What you are asked to do: The records below are to be written out again, exactly as they appear.

Collected data entries:
-------------------------

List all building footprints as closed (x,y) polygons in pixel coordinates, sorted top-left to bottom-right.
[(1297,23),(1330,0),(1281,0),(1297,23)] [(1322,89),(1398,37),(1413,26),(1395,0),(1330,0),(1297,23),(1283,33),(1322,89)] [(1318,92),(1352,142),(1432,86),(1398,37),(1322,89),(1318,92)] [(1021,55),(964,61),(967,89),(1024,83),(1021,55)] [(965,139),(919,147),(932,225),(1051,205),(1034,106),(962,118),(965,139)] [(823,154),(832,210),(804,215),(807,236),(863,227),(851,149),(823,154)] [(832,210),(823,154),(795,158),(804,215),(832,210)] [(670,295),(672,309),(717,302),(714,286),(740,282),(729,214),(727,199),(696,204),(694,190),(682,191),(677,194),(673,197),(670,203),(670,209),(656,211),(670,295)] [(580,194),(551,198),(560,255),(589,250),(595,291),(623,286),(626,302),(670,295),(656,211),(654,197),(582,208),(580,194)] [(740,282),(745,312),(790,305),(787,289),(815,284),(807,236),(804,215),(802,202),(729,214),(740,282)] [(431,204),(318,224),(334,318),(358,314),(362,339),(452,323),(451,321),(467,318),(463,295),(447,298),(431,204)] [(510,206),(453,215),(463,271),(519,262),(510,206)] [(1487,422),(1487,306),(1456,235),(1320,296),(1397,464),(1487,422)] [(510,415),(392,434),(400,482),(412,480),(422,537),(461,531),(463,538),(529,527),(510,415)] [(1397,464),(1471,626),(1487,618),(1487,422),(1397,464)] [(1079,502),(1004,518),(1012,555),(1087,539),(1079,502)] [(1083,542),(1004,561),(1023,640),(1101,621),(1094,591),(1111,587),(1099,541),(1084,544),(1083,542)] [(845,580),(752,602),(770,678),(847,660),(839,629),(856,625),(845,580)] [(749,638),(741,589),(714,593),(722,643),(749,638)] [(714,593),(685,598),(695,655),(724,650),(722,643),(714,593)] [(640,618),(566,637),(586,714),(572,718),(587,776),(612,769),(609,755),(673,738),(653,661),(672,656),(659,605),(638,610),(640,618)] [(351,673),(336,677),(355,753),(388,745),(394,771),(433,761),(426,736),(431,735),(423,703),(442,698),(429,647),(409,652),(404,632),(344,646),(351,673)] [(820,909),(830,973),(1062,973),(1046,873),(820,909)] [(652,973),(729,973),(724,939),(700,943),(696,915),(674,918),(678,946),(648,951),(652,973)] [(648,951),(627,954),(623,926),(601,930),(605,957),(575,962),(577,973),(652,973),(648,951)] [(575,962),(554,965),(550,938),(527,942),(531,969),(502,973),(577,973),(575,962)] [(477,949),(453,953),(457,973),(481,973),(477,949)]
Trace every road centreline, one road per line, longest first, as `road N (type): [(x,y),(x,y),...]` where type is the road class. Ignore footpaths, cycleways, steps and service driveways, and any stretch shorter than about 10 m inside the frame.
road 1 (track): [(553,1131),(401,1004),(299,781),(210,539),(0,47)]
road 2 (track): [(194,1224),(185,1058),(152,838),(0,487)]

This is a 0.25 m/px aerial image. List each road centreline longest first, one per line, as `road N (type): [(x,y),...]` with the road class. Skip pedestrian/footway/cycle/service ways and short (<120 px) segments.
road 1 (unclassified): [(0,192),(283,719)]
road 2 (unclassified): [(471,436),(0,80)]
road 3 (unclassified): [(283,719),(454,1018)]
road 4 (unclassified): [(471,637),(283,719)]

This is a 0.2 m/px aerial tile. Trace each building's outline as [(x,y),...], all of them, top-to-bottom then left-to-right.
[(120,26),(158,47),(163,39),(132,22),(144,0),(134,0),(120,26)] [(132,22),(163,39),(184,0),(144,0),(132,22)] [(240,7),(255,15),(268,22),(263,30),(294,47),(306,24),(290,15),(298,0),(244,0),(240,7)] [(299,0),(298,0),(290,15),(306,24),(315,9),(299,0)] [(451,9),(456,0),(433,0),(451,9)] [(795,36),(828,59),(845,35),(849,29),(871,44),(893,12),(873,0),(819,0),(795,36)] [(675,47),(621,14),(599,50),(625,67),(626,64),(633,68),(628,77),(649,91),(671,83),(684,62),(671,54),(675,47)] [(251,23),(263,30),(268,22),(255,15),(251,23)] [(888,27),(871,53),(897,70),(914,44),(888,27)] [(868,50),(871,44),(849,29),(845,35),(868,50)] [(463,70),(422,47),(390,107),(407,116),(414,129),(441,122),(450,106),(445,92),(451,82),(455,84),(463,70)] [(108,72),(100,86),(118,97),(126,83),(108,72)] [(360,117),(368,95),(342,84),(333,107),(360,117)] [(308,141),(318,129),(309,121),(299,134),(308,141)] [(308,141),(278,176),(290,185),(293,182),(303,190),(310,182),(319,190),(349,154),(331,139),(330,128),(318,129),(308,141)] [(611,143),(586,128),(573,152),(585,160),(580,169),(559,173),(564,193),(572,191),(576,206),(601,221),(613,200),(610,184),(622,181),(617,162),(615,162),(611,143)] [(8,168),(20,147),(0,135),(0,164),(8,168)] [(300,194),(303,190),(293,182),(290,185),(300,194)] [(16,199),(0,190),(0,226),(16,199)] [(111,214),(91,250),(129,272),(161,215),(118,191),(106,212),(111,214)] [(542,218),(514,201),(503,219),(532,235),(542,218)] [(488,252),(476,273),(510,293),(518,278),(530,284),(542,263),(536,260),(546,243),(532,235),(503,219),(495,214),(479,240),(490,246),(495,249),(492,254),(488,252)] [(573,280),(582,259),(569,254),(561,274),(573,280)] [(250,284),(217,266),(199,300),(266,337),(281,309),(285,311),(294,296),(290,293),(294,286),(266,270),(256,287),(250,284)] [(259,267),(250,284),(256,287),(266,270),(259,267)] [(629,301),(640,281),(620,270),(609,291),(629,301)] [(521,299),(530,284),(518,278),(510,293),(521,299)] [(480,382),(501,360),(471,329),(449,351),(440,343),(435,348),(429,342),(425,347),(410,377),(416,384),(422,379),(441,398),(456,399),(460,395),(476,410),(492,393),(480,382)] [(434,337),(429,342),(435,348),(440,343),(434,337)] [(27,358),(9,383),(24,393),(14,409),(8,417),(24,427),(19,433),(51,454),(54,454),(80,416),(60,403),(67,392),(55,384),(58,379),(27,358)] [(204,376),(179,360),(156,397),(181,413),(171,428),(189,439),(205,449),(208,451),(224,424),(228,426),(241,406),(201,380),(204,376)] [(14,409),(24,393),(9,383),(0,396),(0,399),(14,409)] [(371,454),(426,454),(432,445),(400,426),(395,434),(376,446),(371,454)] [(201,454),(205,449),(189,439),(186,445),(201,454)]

-------------------------

Written reply:
List all building footprints as closed (x,y) polygons in pixel coordinates, sorted top-left to bottom-right.
[(1297,23),(1330,0),(1281,0),(1297,23)] [(1322,89),(1398,37),(1413,26),(1395,0),(1330,0),(1297,23),(1283,33),(1322,89)] [(1318,92),(1352,142),(1432,86),(1398,37),(1322,89),(1318,92)] [(1021,55),(964,61),(967,89),(1024,83),(1021,55)] [(965,139),(919,147),(932,225),(1051,205),(1034,106),(962,118),(965,139)] [(823,154),(832,210),(804,215),(807,236),(863,227),(851,149),(823,154)] [(832,210),(823,154),(795,158),(804,215),(832,210)] [(670,295),(672,309),(717,302),(714,286),(740,282),(729,214),(727,199),(696,204),(694,190),(682,191),(677,194),(673,197),(670,203),(670,209),(656,211),(670,295)] [(580,194),(551,198),(560,255),(589,250),(595,291),(623,286),(626,302),(670,295),(656,211),(654,197),(582,208),(580,194)] [(740,282),(745,312),(790,305),(787,289),(815,284),(807,236),(804,215),(802,202),(729,214),(740,282)] [(431,204),(318,224),(334,318),(358,314),(362,339),(452,323),(451,321),(467,318),(463,295),(447,298),(431,204)] [(510,206),(453,215),(463,271),(519,262),(510,206)] [(1487,422),(1487,306),(1456,235),(1320,296),(1397,464),(1487,422)] [(510,415),(392,434),(400,482),(412,480),(422,537),(461,531),(463,538),(529,527),(510,415)] [(1397,464),(1471,626),(1487,618),(1487,422),(1397,464)] [(1079,502),(1004,518),(1012,555),(1087,539),(1079,502)] [(1083,542),(1004,561),(1023,640),(1101,621),(1094,591),(1111,587),(1099,541),(1084,544),(1083,542)] [(845,580),(752,602),(770,678),(847,660),(839,629),(856,625),(845,580)] [(749,638),(741,589),(714,593),(722,643),(749,638)] [(714,593),(685,598),(695,655),(724,650),(722,643),(714,593)] [(640,618),(566,637),(586,714),(572,718),(587,776),(612,769),(609,755),(673,738),(653,661),(672,656),(659,605),(638,610),(640,618)] [(351,673),(336,677),(355,753),(388,745),(394,771),(433,761),(426,736),(431,735),(423,703),(442,698),(429,647),(409,652),(404,632),(344,646),(351,673)] [(820,909),(830,973),(1062,973),(1046,873),(820,909)] [(652,973),(729,973),(724,939),(700,943),(696,915),(674,918),(678,946),(648,951),(652,973)] [(648,951),(627,954),(623,926),(601,930),(605,957),(575,962),(577,973),(652,973),(648,951)] [(575,962),(554,965),(550,938),(527,942),(531,969),(502,973),(577,973),(575,962)] [(477,949),(453,953),(457,973),(481,973),(477,949)]
Trace every road centreline, one road per line, longest first, as `road N (type): [(x,y),(x,y),...]` where type is the road class. Ignore footpaths, cycleways, steps and service driveways, and any stretch shorter than about 10 m inside the frame.
road 1 (track): [(553,1131),(401,1004),(299,781),(210,539),(0,47)]
road 2 (track): [(194,1224),(185,1058),(152,838),(0,487)]

This is a 0.25 m/px aerial image. List each road centreline longest first, one per line, as `road N (type): [(x,y),...]` with the road class. Skip pedestrian/footway/cycle/service ways and short (<120 px) segments.
road 1 (unclassified): [(0,192),(283,719)]
road 2 (unclassified): [(471,436),(0,80)]
road 3 (unclassified): [(283,719),(454,1018)]
road 4 (unclassified): [(471,637),(283,719)]

This is a 0.2 m/px aerial tile. Trace each building's outline as [(x,y),...], all of them, top-to-bottom then left-to-right.
[(120,26),(158,47),(163,39),(132,22),(144,0),(134,0),(120,26)] [(132,22),(163,39),(184,0),(144,0),(132,22)] [(240,7),(255,15),(268,22),(263,30),(294,47),(306,24),(290,15),(298,0),(244,0),(240,7)] [(299,0),(298,0),(290,15),(306,24),(315,9),(299,0)] [(451,9),(456,0),(433,0),(451,9)] [(795,36),(828,59),(845,35),(849,29),(871,44),(893,12),(873,0),(819,0),(795,36)] [(675,47),(621,14),(599,50),(625,67),(626,64),(633,68),(628,77),(649,91),(671,83),(684,62),(671,54),(675,47)] [(251,23),(263,30),(268,22),(255,15),(251,23)] [(888,27),(871,53),(897,70),(914,44),(888,27)] [(868,50),(871,44),(849,29),(845,35),(868,50)] [(463,70),(422,47),(390,107),(407,116),(414,129),(441,122),(450,106),(445,92),(451,82),(455,84),(463,70)] [(108,72),(100,86),(118,97),(126,83),(108,72)] [(360,117),(368,95),(342,84),(333,107),(360,117)] [(308,141),(318,129),(309,121),(299,134),(308,141)] [(308,141),(278,176),(290,185),(293,182),(303,190),(310,182),(319,190),(349,154),(331,139),(330,128),(318,129),(308,141)] [(611,143),(586,128),(573,152),(585,160),(580,169),(559,173),(564,193),(572,191),(576,206),(601,221),(613,200),(610,184),(622,181),(617,162),(615,162),(611,143)] [(8,168),(20,147),(0,135),(0,164),(8,168)] [(300,194),(303,190),(293,182),(290,185),(300,194)] [(16,199),(0,190),(0,226),(16,199)] [(111,214),(91,250),(129,272),(161,215),(118,191),(106,212),(111,214)] [(542,218),(514,201),(503,219),(532,235),(542,218)] [(488,252),(476,273),(510,293),(518,278),(530,284),(542,263),(536,260),(546,243),(532,235),(503,219),(495,214),(479,240),(490,246),(495,249),(492,254),(488,252)] [(573,280),(582,259),(569,254),(561,274),(573,280)] [(250,284),(217,266),(199,300),(266,337),(281,309),(285,311),(294,296),(290,293),(294,286),(266,270),(256,287),(250,284)] [(259,267),(250,284),(256,287),(266,270),(259,267)] [(629,301),(640,281),(620,270),(609,291),(629,301)] [(521,299),(530,284),(518,278),(510,293),(521,299)] [(480,382),(501,360),(471,329),(449,351),(440,343),(435,348),(429,342),(425,347),(410,377),(416,384),(422,379),(441,398),(456,399),(460,395),(476,410),(492,393),(480,382)] [(434,337),(429,342),(435,348),(440,343),(434,337)] [(27,358),(9,383),(24,393),(14,409),(8,417),(24,427),(19,433),(51,454),(54,454),(80,416),(60,403),(67,392),(55,384),(58,379),(27,358)] [(204,376),(179,360),(156,397),(181,413),(171,428),(189,439),(205,449),(208,451),(224,424),(228,426),(241,406),(201,380),(204,376)] [(14,409),(24,393),(9,383),(0,396),(0,399),(14,409)] [(371,454),(426,454),(432,445),(400,426),(395,434),(376,446),(371,454)] [(201,454),(205,449),(189,439),(186,445),(201,454)]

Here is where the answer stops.